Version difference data

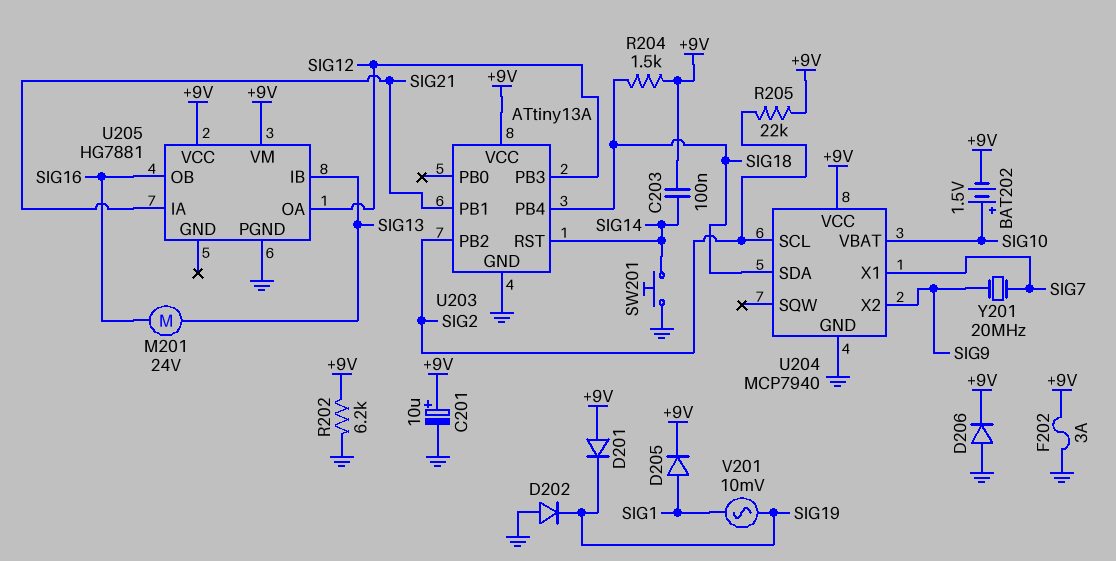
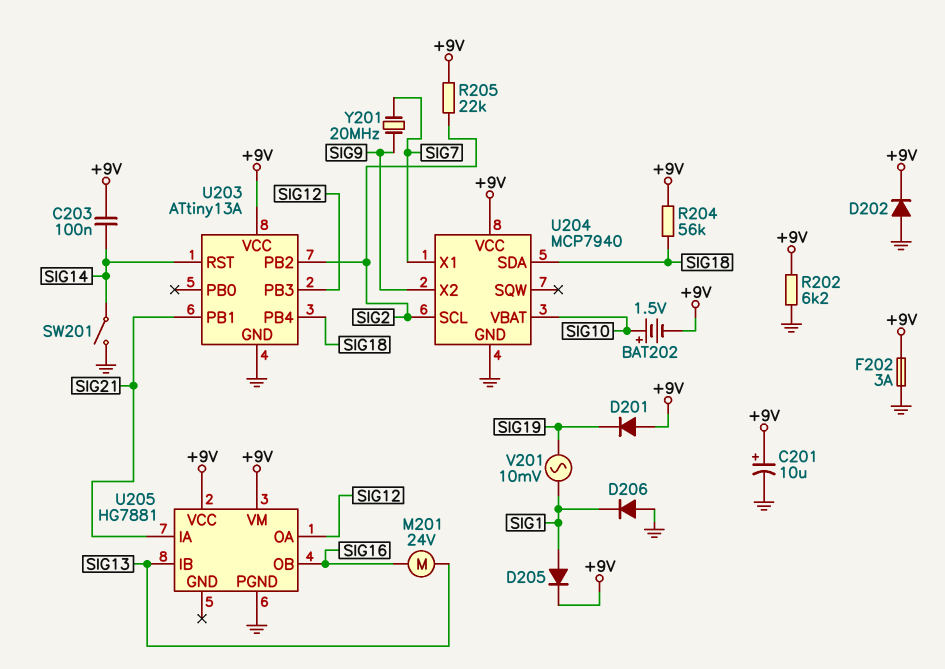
D202: diode (A GND, K SIG19) -> diode (A GND, K +9V)
D206: diode (A GND, K +9V) -> diode (A GND, K SIG1)
R204: 1.5k (+9V, SIG18) -> 56k (+9V, SIG18)
SW201: button (GND, SIG14) -> switch (GND, SIG14)

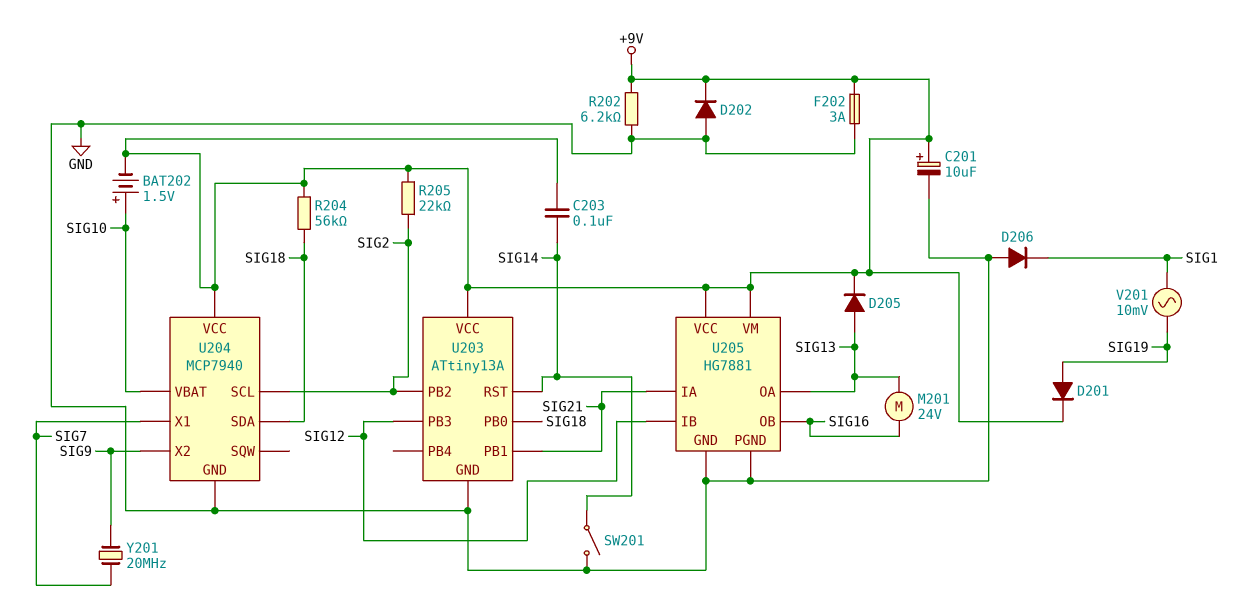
D201: diode (A +9V, K SIG19) -> diode (A SIG19, K +9V)
D205: diode (A SIG1, K +9V) -> diode (A SIG13, K +9V)
U203 pin PB0: none -> SIG18
U203 pin PB4: SIG18 -> none
U205 pin GND: none -> GND
U205 pin IB: SIG13 -> SIG12
U205 pin OA: SIG12 -> SIG13

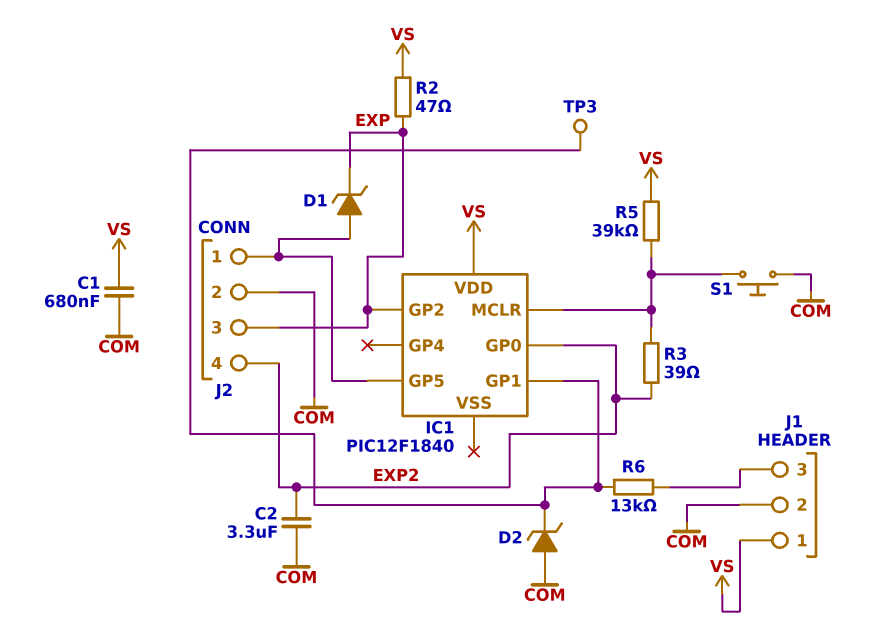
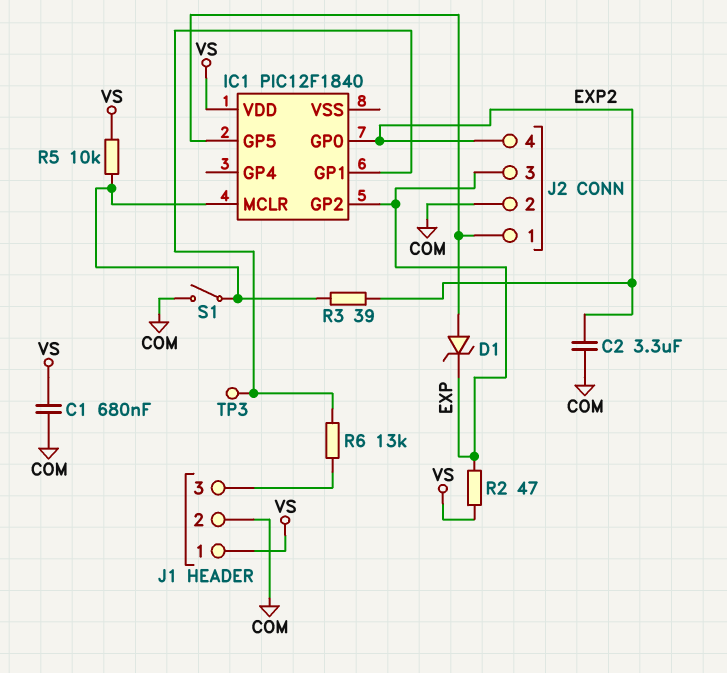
D2: zener (A COM, K IC1/GP1) -> none
R5: 39k (IC1/MCLR, VS) -> 10k (IC1/MCLR, VS)
S1: button (COM, IC1/MCLR) -> switch (COM, IC1/MCLR)

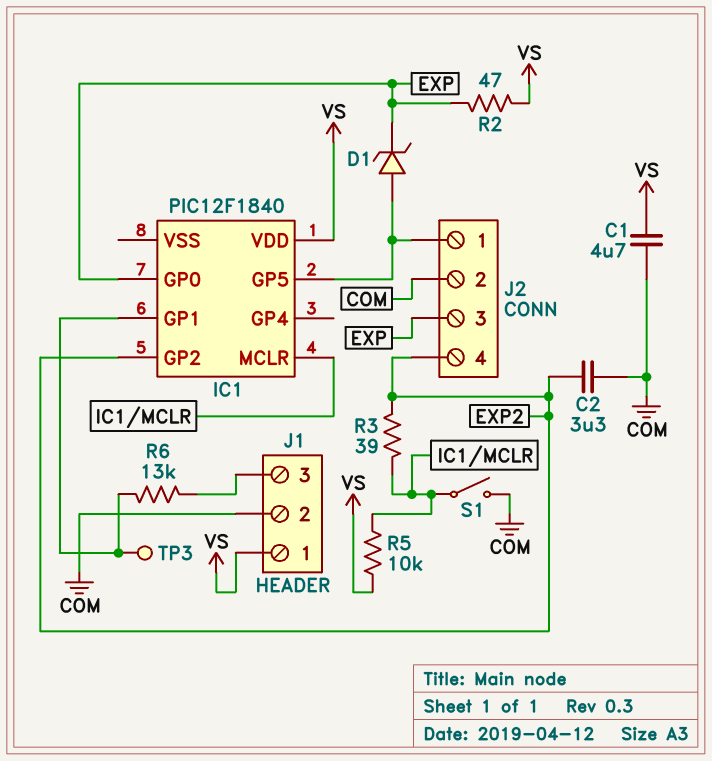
C1: 680nF (COM, VS) -> 4.7uF (COM, VS)
IC1 pin GP0: EXP2 -> EXP
IC1 pin GP2: EXP -> EXP2

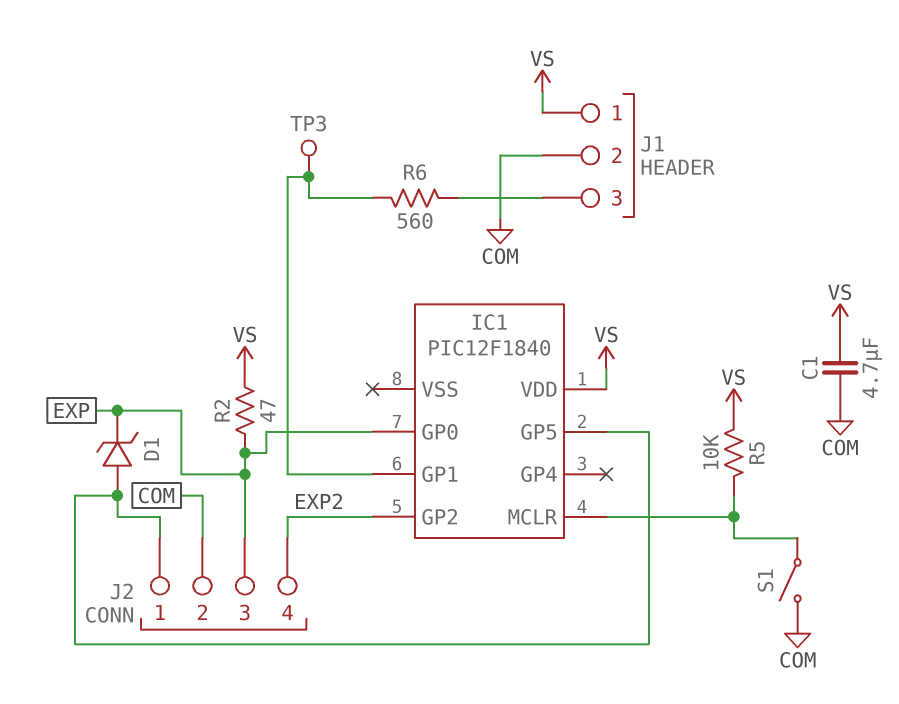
C2: 3.3uF (COM, EXP2) -> none
R3: 39 (EXP2, IC1/MCLR) -> none
R6: 13k (IC1/GP1, J1/3) -> 560 (IC1/GP1, J1/3)

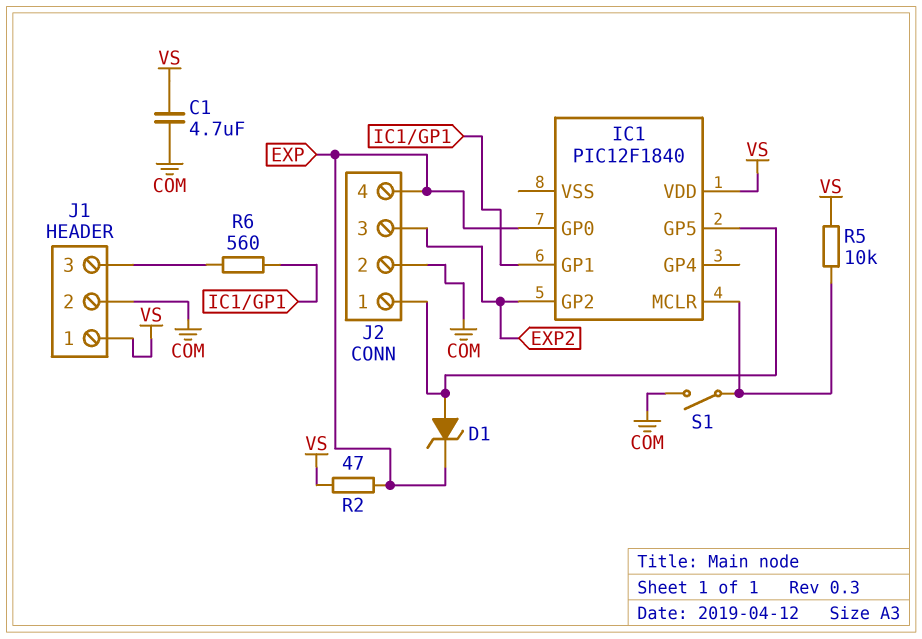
J2 pin 3: EXP -> EXP2
J2 pin 4: EXP2 -> EXP
TP3: test point (IC1/GP1) -> none

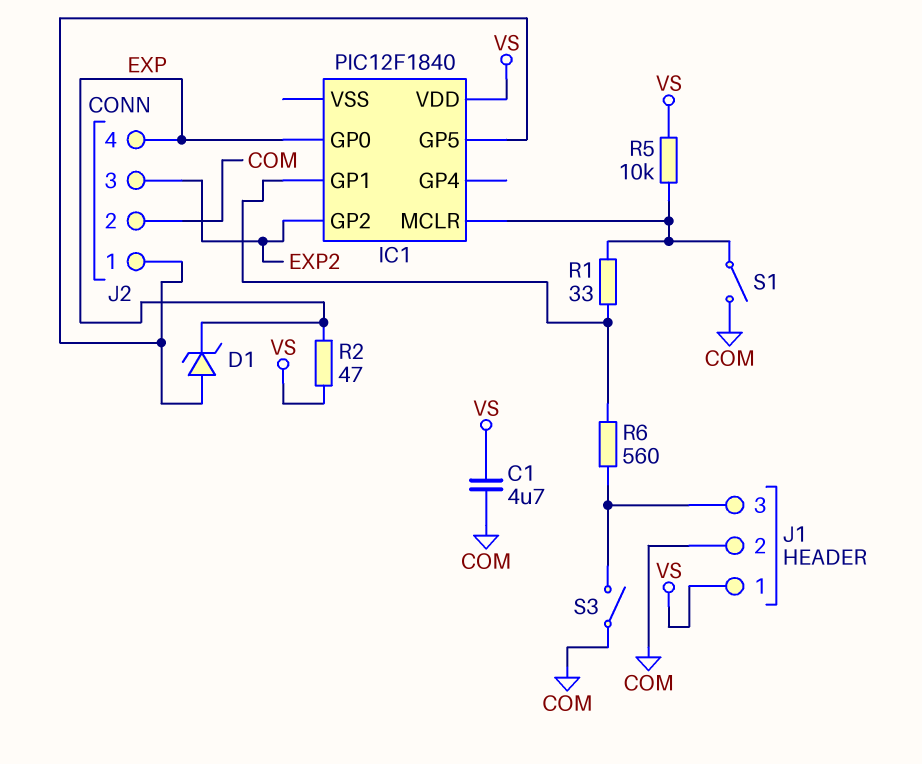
R1: none -> 33 (IC1/GP1, IC1/MCLR)
S3: none -> switch (COM, J1/3)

WORK INSTRUCTION: A faithful copy of the data above is wanted, with every image left out.

RESPONSE TO THIS EXERCISE:
D202: diode (A GND, K SIG19) -> diode (A GND, K +9V)
D206: diode (A GND, K +9V) -> diode (A GND, K SIG1)
R204: 1.5k (+9V, SIG18) -> 56k (+9V, SIG18)
SW201: button (GND, SIG14) -> switch (GND, SIG14)

D201: diode (A +9V, K SIG19) -> diode (A SIG19, K +9V)
D205: diode (A SIG1, K +9V) -> diode (A SIG13, K +9V)
U203 pin PB0: none -> SIG18
U203 pin PB4: SIG18 -> none
U205 pin GND: none -> GND
U205 pin IB: SIG13 -> SIG12
U205 pin OA: SIG12 -> SIG13

D2: zener (A COM, K IC1/GP1) -> none
R5: 39k (IC1/MCLR, VS) -> 10k (IC1/MCLR, VS)
S1: button (COM, IC1/MCLR) -> switch (COM, IC1/MCLR)

C1: 680nF (COM, VS) -> 4.7uF (COM, VS)
IC1 pin GP0: EXP2 -> EXP
IC1 pin GP2: EXP -> EXP2

C2: 3.3uF (COM, EXP2) -> none
R3: 39 (EXP2, IC1/MCLR) -> none
R6: 13k (IC1/GP1, J1/3) -> 560 (IC1/GP1, J1/3)

J2 pin 3: EXP -> EXP2
J2 pin 4: EXP2 -> EXP
TP3: test point (IC1/GP1) -> none

R1: none -> 33 (IC1/GP1, IC1/MCLR)
S3: none -> switch (COM, J1/3)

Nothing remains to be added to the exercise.